- **Your goal**:
Transcribe only the lines from the one containing "RADIO3 pin MISO: A0 -> A3" through the final line of the entries below, exactly, and exclude the pictures.

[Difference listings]
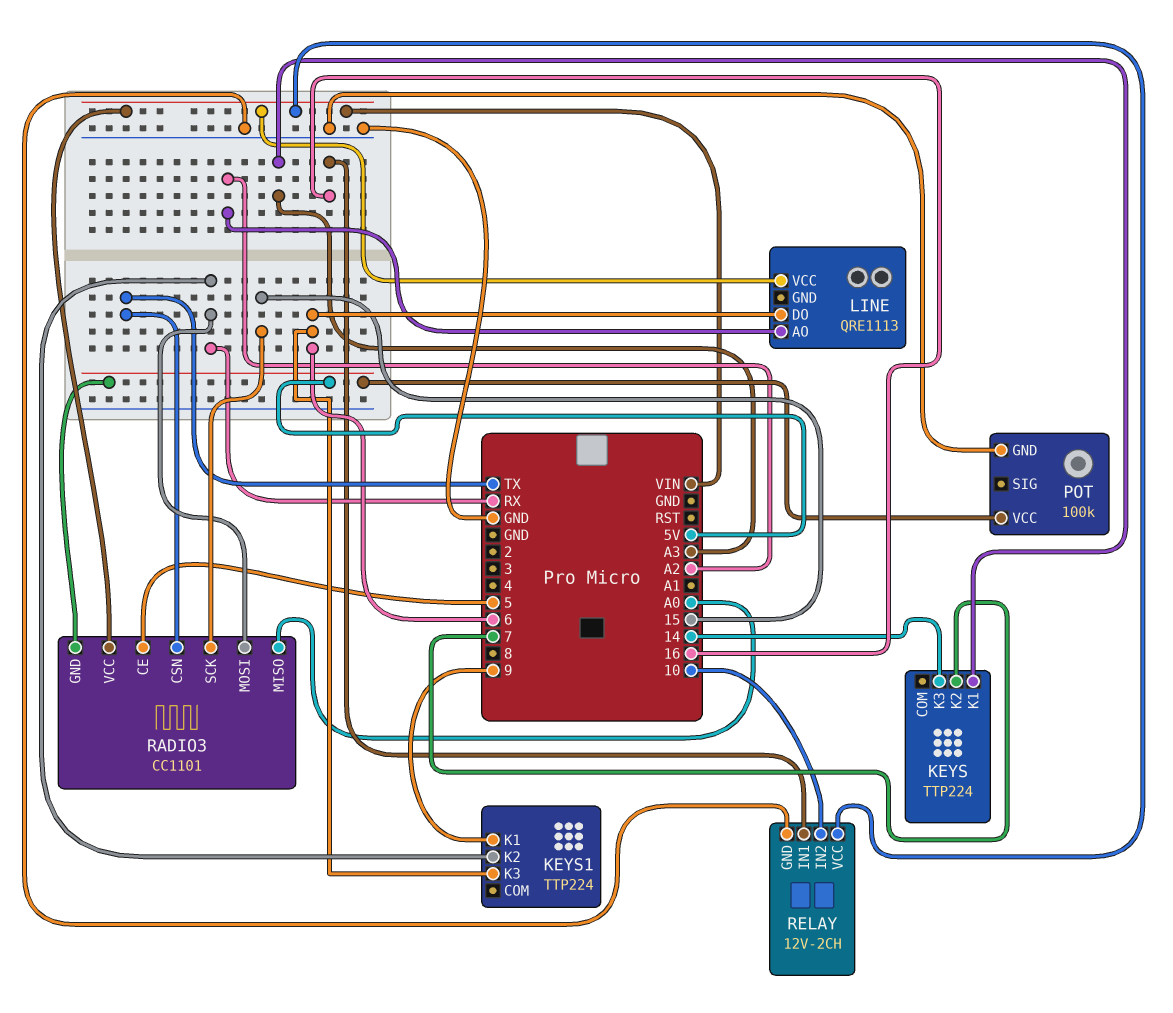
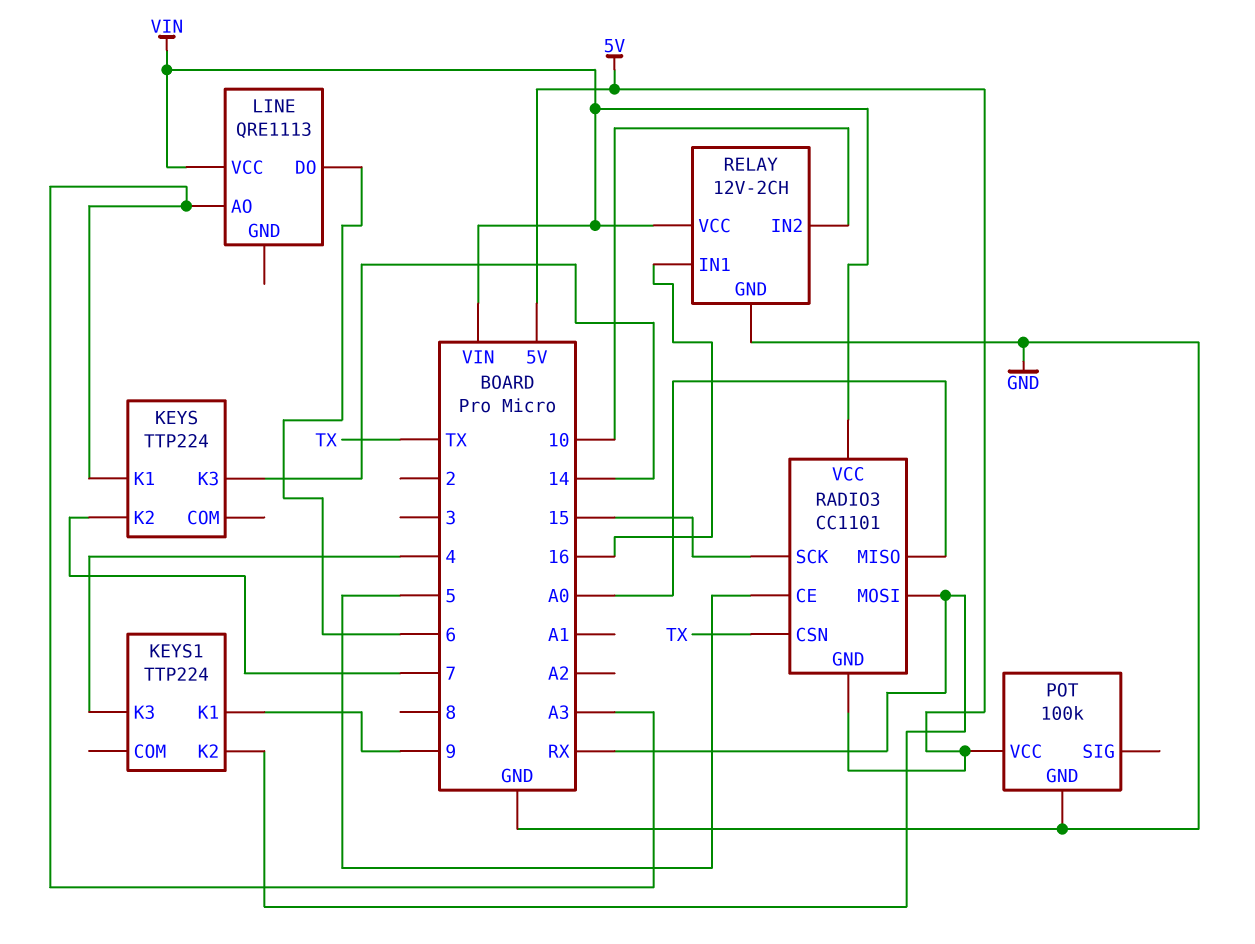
KEYS1 pin K3: 6 -> 4
LINE pin AO: A2 -> A3

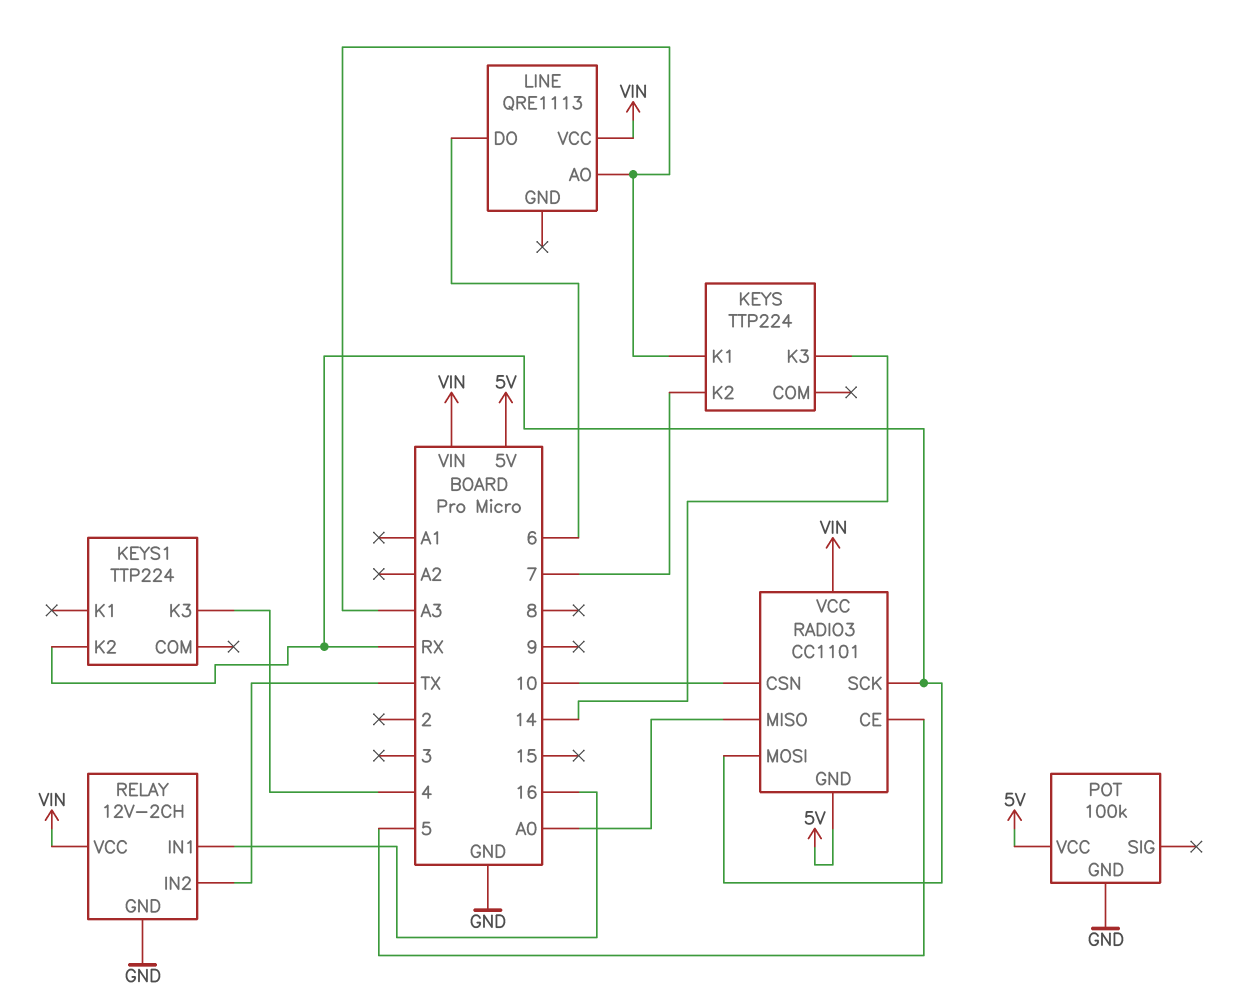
KEYS1 pin K1: 9 -> none
RADIO3 pin CSN: TX -> 10
RADIO3 pin SCK: 15 -> RX
RELAY pin IN2: 10 -> TX

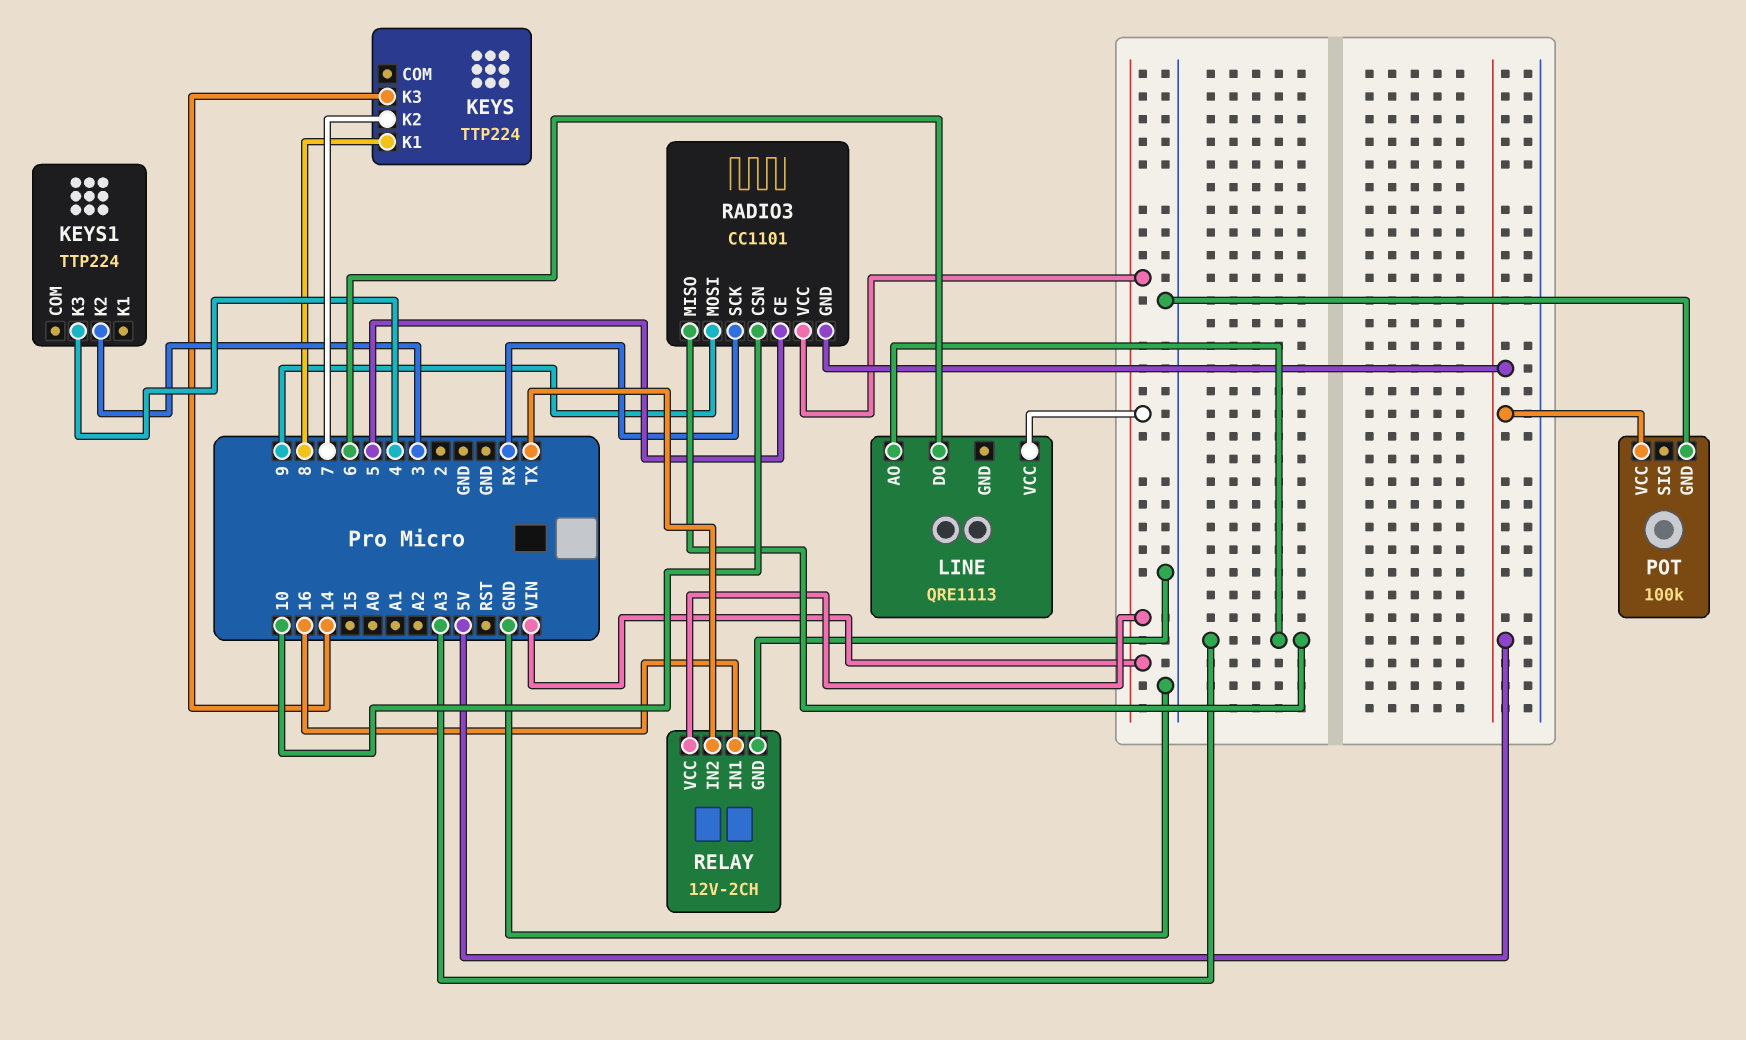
KEYS pin K1: A3 -> 8
KEYS1 pin K2: RX -> 3
RADIO3 pin MISO: A0 -> A3
RADIO3 pin MOSI: RX -> 9

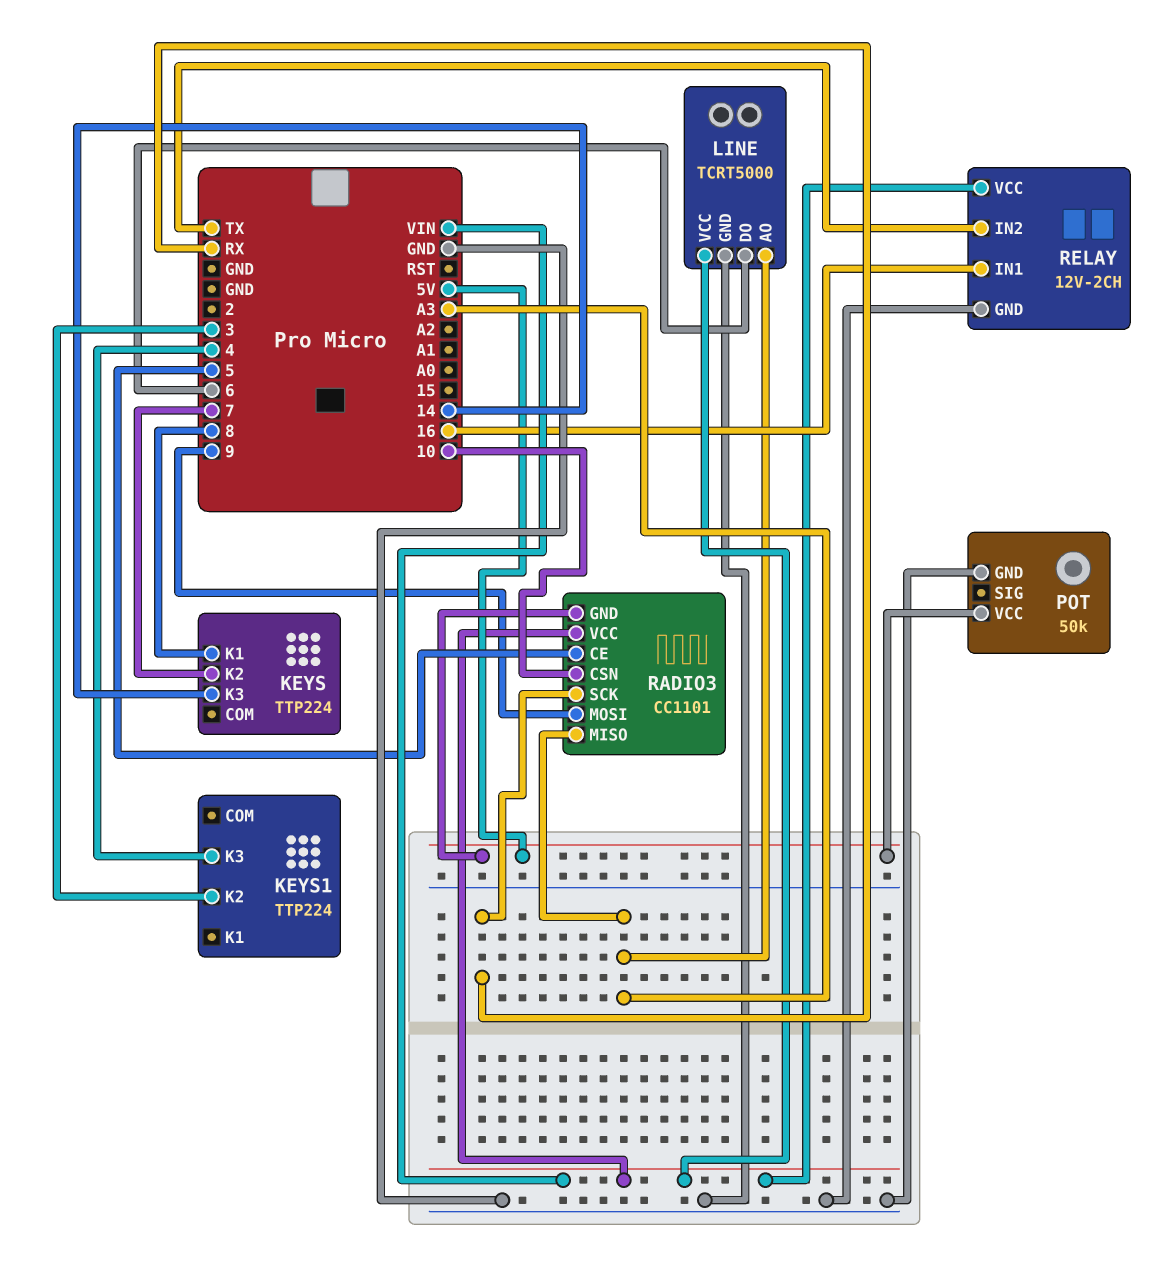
LINE: QRE1113 -> TCRT5000
LINE pin GND: none -> GND
POT: 100k -> 50k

- **Task solution**:
RADIO3 pin MISO: A0 -> A3
RADIO3 pin MOSI: RX -> 9

LINE: QRE1113 -> TCRT5000
LINE pin GND: none -> GND
POT: 100k -> 50k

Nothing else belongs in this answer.